Segment Start: DATA TO EXAMINE
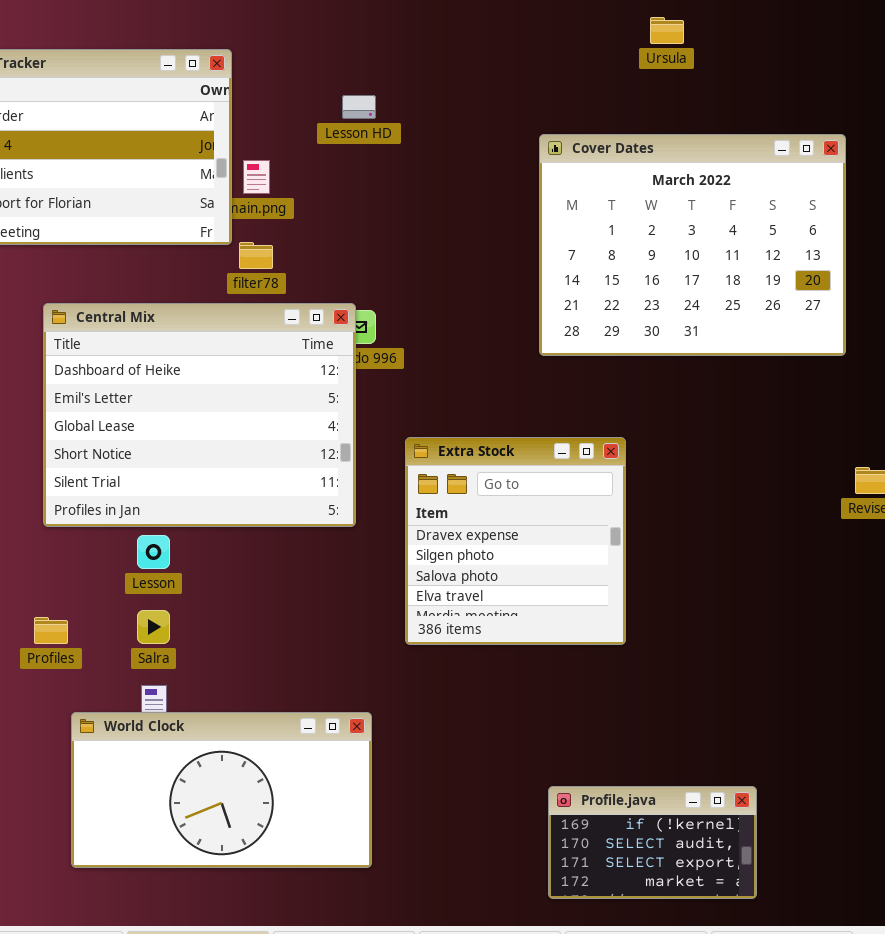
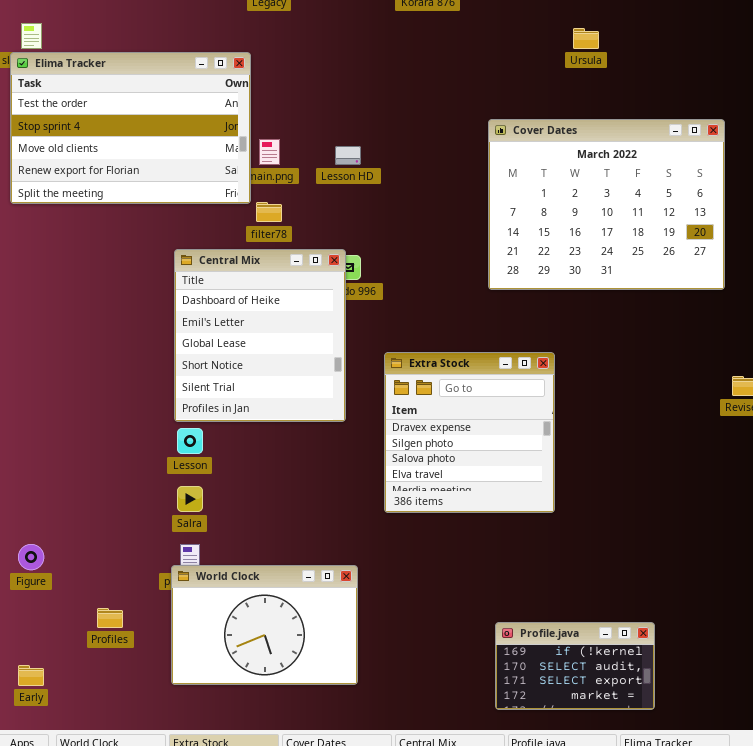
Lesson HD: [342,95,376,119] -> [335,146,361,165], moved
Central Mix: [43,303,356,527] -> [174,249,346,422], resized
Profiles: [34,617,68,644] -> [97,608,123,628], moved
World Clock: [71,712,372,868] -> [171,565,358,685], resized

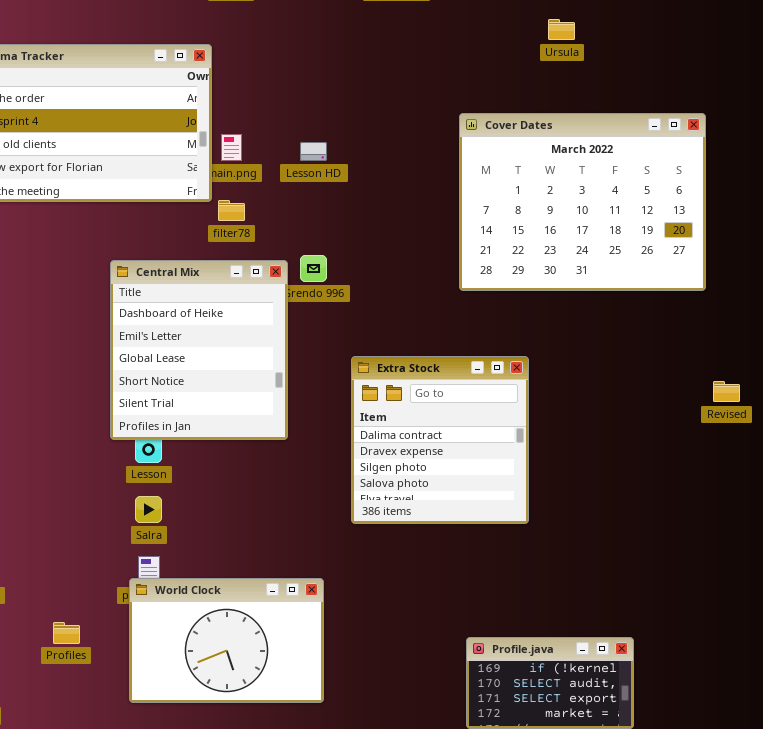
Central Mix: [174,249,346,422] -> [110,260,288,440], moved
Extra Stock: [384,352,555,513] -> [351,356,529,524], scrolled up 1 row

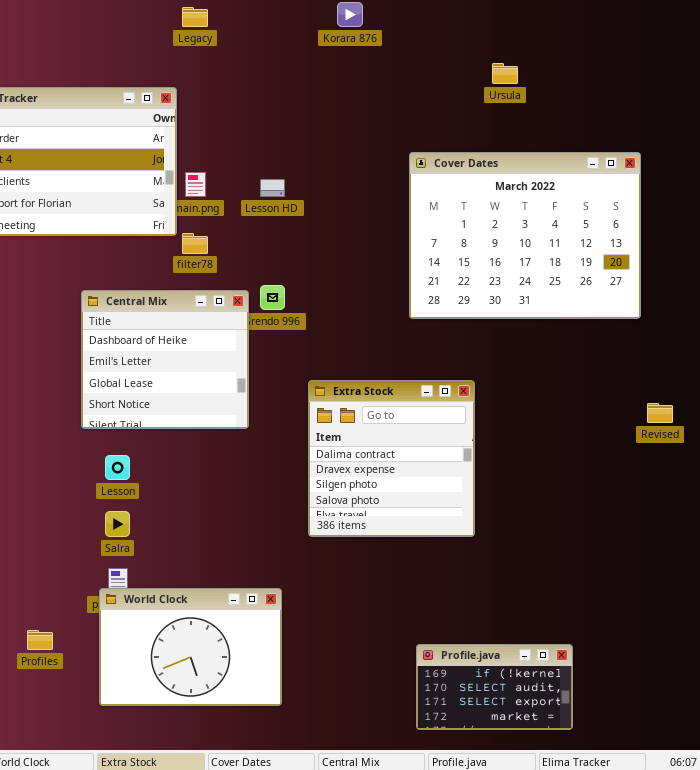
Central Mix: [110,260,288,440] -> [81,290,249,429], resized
Segment End: DATA TO EXAMINE
Once the pictures are set aside, output all of the data above verbatim.

RESULT OF THE EXERCISE
Lesson HD: [342,95,376,119] -> [335,146,361,165], moved
Central Mix: [43,303,356,527] -> [174,249,346,422], resized
Profiles: [34,617,68,644] -> [97,608,123,628], moved
World Clock: [71,712,372,868] -> [171,565,358,685], resized

Central Mix: [174,249,346,422] -> [110,260,288,440], moved
Extra Stock: [384,352,555,513] -> [351,356,529,524], scrolled up 1 row

Central Mix: [110,260,288,440] -> [81,290,249,429], resized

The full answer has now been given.